=== Begin Enclosure ===

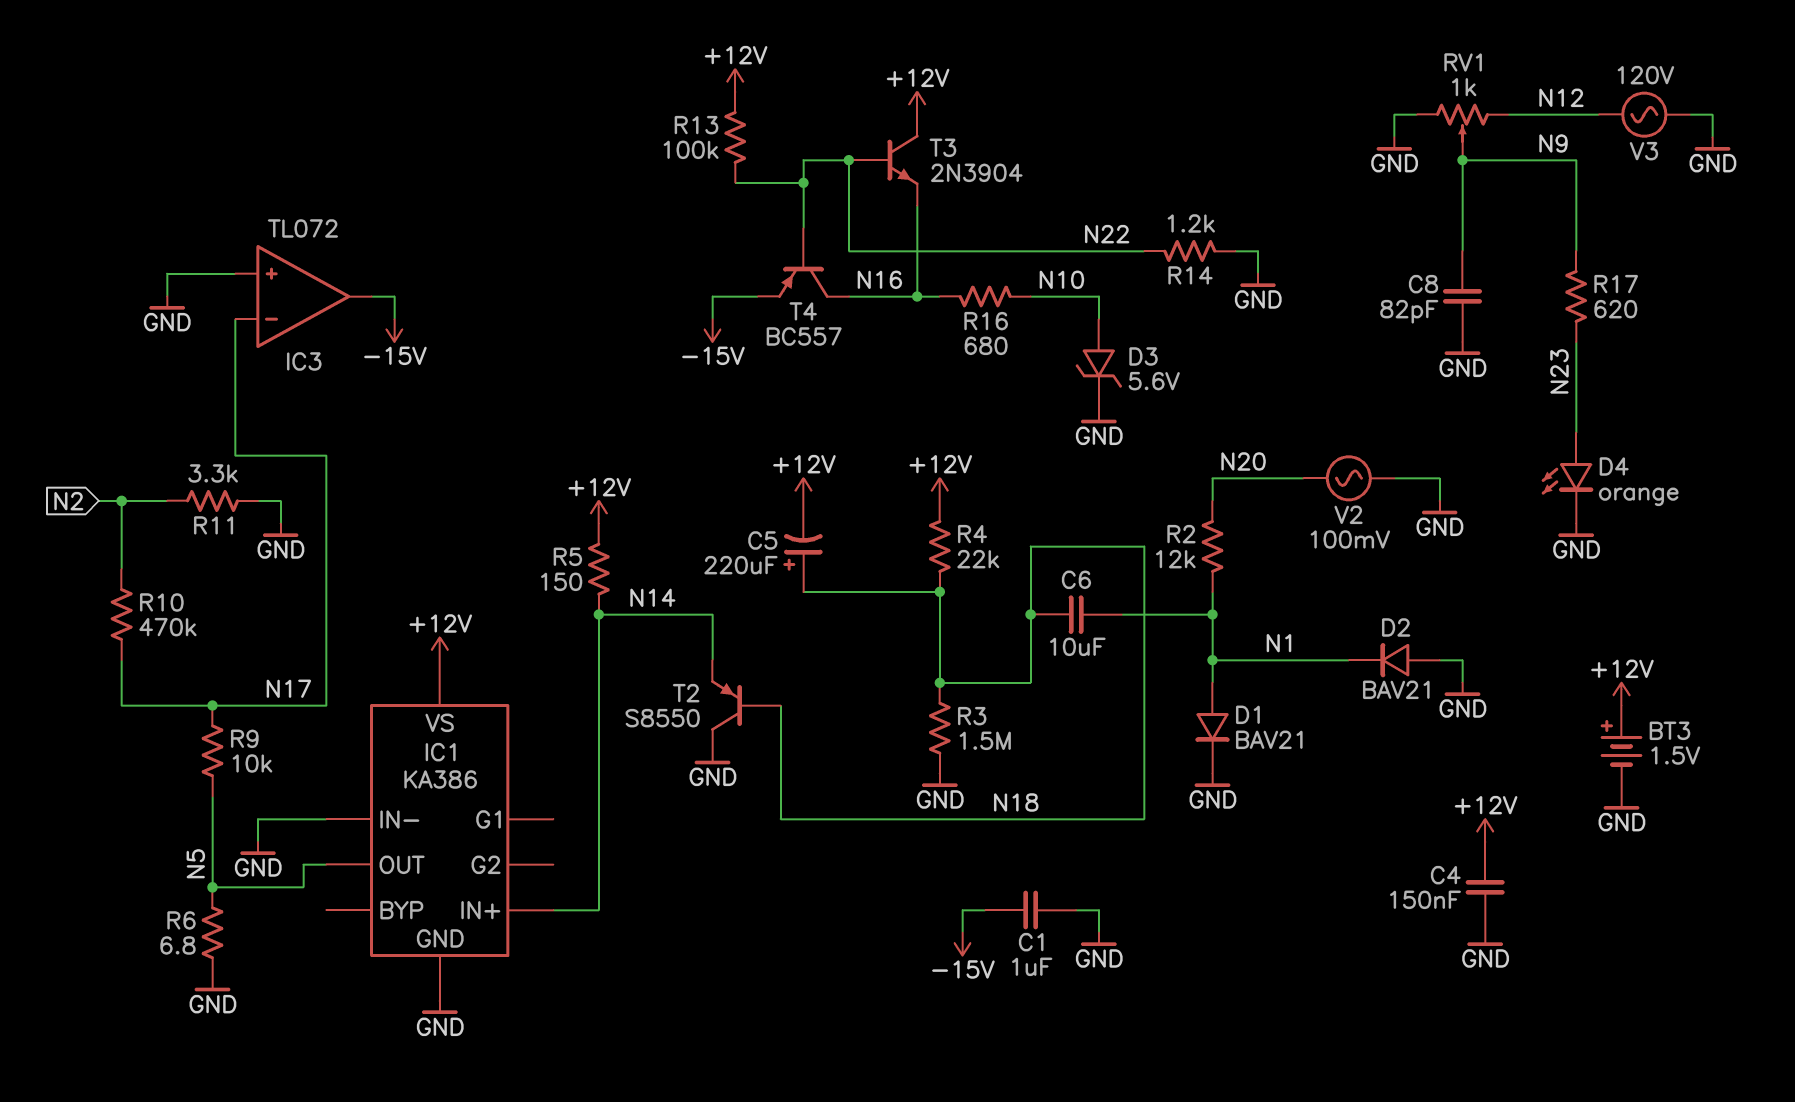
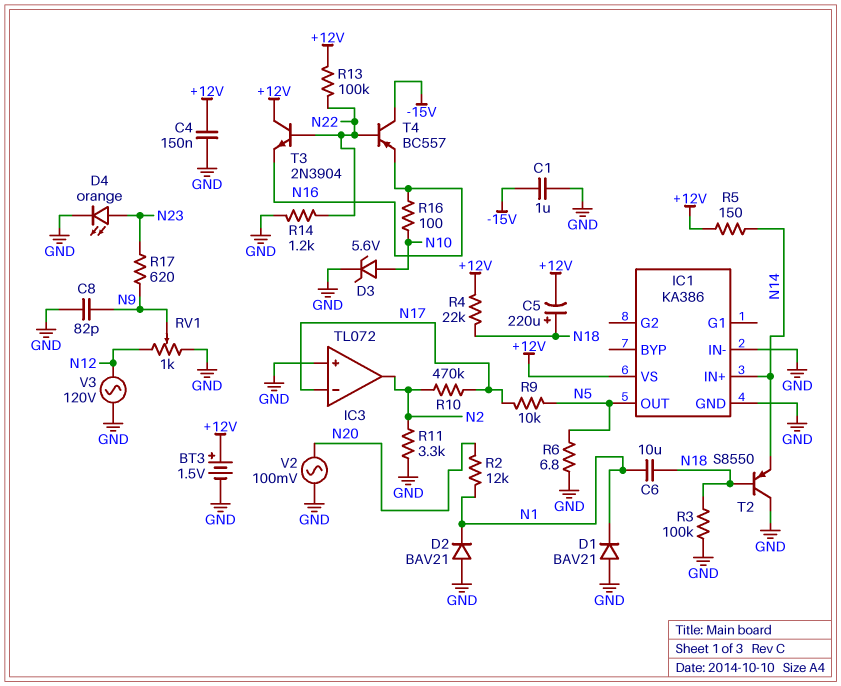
D1: diode BAV21 (A N1, K GND) -> diode BAV21 (A GND, K N1)
IC3 pin out: -15V -> N2
R3: 1.5M (GND, N18) -> 100k (GND, N18)
R16: 680 (N10, N16) -> 100 (N10, N16)
T4: PNP BC557 (B N22, C N16, E -15V) -> PNP BC557 (B N22, C -15V, E N16)

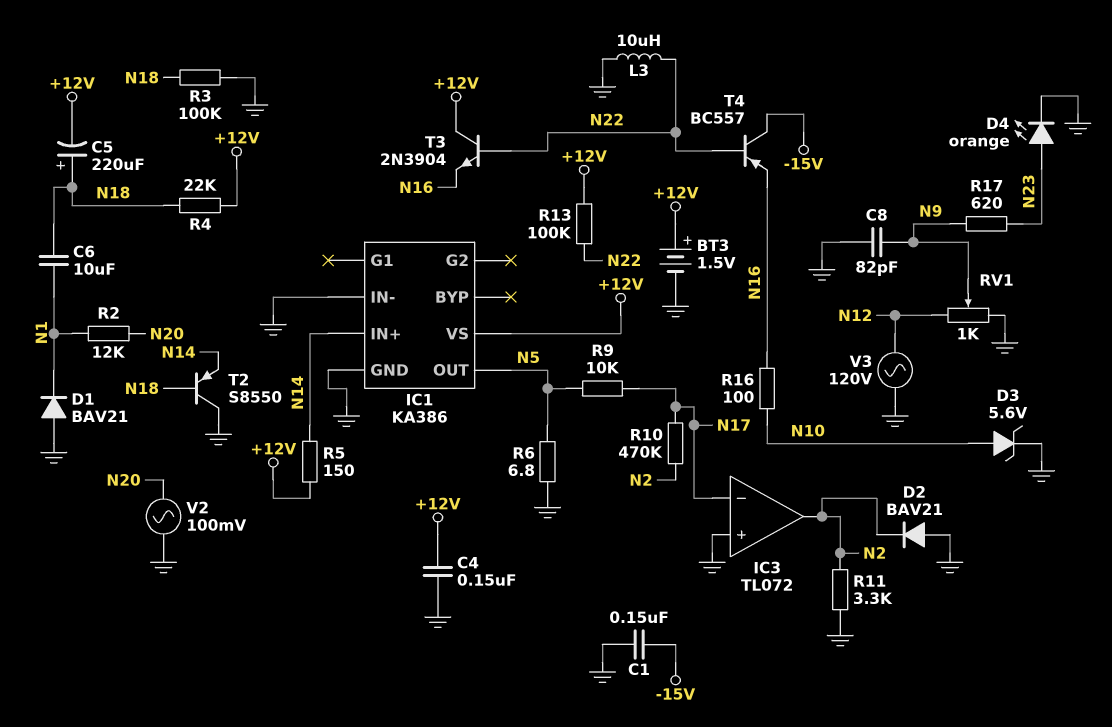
C1: 1uF (-15V, GND) -> 150nF (-15V, GND)
D2: diode BAV21 (A GND, K N1) -> diode BAV21 (A GND, K N2)
L3: none -> 10uH (GND, N22)
R14: 1.2k (GND, N22) -> none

=== End Enclosure ===

→ **EXERCISE REQUIREMENTS**
The whole listing should be printed again exactly as written, images excluded.

→ **REPLY**
D1: diode BAV21 (A N1, K GND) -> diode BAV21 (A GND, K N1)
IC3 pin out: -15V -> N2
R3: 1.5M (GND, N18) -> 100k (GND, N18)
R16: 680 (N10, N16) -> 100 (N10, N16)
T4: PNP BC557 (B N22, C N16, E -15V) -> PNP BC557 (B N22, C -15V, E N16)

C1: 1uF (-15V, GND) -> 150nF (-15V, GND)
D2: diode BAV21 (A GND, K N1) -> diode BAV21 (A GND, K N2)
L3: none -> 10uH (GND, N22)
R14: 1.2k (GND, N22) -> none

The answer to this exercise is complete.